* _Task to complete_:
Filter the data below for the string "bottle" and copy each matching line.

* _Given data_:
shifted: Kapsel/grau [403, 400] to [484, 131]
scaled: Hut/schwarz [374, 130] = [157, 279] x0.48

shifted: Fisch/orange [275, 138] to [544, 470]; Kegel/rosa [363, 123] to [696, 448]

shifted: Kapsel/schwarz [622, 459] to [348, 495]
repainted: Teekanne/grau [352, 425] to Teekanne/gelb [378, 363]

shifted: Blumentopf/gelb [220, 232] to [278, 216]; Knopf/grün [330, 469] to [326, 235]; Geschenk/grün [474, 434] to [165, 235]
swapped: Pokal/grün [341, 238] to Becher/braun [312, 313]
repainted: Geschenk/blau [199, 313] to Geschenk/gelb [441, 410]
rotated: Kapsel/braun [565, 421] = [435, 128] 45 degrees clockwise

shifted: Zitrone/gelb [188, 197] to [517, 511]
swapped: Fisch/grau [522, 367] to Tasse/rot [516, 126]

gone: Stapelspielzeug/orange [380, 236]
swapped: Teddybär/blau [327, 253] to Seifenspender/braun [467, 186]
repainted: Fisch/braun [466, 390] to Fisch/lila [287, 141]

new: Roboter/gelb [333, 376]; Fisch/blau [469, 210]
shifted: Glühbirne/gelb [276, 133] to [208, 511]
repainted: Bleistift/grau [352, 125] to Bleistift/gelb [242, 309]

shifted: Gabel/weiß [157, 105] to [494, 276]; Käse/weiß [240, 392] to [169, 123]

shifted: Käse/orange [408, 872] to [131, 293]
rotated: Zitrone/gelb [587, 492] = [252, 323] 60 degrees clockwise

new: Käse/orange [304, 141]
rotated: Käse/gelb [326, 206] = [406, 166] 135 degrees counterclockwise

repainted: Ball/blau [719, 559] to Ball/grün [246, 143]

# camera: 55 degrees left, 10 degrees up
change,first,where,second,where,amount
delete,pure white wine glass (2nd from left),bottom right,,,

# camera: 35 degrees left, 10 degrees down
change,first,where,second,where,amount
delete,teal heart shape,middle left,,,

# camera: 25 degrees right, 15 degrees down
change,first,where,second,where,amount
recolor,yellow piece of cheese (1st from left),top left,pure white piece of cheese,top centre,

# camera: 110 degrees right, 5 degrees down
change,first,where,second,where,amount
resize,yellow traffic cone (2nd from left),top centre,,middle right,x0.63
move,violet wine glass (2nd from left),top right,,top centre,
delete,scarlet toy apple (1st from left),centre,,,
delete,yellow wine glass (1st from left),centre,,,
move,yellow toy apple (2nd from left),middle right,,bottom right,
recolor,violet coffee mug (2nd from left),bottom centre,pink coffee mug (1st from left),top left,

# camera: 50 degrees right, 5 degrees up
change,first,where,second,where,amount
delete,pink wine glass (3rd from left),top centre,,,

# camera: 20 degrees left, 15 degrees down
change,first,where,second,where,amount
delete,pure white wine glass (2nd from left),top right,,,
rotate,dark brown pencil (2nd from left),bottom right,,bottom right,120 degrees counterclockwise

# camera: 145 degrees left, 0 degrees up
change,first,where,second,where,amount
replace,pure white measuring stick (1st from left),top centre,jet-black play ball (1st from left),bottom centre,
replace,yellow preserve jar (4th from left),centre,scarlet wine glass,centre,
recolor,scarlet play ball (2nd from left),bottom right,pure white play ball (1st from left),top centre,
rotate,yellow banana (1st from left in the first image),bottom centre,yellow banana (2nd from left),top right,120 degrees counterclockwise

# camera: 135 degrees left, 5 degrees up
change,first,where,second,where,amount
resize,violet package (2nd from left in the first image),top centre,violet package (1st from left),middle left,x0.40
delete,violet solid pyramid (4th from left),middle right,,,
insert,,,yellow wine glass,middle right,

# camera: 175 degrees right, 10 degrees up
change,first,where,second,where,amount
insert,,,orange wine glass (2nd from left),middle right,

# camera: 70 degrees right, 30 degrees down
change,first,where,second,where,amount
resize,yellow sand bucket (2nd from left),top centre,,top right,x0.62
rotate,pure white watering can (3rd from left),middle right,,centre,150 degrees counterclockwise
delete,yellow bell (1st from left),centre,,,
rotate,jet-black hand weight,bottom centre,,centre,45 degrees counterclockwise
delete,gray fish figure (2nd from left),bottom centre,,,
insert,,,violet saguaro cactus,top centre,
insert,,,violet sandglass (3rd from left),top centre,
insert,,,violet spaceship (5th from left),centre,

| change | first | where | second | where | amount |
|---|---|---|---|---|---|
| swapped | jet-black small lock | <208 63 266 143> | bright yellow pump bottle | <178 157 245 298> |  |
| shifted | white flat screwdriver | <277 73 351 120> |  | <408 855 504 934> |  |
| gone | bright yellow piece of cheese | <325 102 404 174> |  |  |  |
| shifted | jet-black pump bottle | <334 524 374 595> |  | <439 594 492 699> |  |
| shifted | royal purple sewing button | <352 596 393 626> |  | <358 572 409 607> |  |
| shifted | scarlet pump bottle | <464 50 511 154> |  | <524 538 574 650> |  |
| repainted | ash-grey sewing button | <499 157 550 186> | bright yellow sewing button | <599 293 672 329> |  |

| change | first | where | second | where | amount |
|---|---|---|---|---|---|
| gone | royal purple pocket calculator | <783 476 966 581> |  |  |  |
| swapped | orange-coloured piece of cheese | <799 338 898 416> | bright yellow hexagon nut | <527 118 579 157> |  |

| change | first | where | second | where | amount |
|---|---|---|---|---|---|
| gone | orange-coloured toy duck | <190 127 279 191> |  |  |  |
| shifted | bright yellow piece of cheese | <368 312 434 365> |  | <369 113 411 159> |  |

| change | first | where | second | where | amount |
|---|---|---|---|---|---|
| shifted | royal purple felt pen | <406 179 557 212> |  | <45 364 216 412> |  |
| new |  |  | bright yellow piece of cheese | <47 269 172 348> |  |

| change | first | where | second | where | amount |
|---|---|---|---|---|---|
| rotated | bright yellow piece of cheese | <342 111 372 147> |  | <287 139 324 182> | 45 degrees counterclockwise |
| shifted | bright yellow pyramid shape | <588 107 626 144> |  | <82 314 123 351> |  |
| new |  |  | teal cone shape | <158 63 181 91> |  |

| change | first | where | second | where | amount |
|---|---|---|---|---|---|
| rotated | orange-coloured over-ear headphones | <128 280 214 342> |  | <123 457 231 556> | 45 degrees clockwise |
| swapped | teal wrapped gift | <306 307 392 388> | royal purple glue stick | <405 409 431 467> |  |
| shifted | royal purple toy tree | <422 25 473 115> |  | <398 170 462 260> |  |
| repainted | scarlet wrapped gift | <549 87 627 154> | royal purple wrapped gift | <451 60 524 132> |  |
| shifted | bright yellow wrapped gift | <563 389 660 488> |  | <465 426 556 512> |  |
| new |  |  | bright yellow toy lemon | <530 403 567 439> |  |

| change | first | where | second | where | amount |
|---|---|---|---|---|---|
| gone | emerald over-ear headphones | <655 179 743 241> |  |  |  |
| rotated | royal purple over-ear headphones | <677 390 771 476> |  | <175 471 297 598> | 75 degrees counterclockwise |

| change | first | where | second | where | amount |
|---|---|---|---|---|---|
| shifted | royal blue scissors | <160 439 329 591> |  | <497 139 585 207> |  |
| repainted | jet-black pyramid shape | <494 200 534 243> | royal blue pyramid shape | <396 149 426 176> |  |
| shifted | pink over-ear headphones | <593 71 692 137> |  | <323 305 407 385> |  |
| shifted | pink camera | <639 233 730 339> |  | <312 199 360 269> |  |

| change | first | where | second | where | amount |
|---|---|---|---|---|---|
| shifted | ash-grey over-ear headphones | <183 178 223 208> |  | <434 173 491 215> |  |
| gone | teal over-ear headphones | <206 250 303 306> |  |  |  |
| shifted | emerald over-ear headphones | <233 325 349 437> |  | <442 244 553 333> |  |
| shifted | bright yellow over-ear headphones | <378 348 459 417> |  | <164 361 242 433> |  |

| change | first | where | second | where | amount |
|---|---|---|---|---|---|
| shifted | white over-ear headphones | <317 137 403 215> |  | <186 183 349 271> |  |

* _Solved exercise_:
| swapped | jet-black small lock | <208 63 266 143> | bright yellow pump bottle | <178 157 245 298> |  |
| shifted | jet-black pump bottle | <334 524 374 595> |  | <439 594 492 699> |  |
| shifted | scarlet pump bottle | <464 50 511 154> |  | <524 538 574 650> |  |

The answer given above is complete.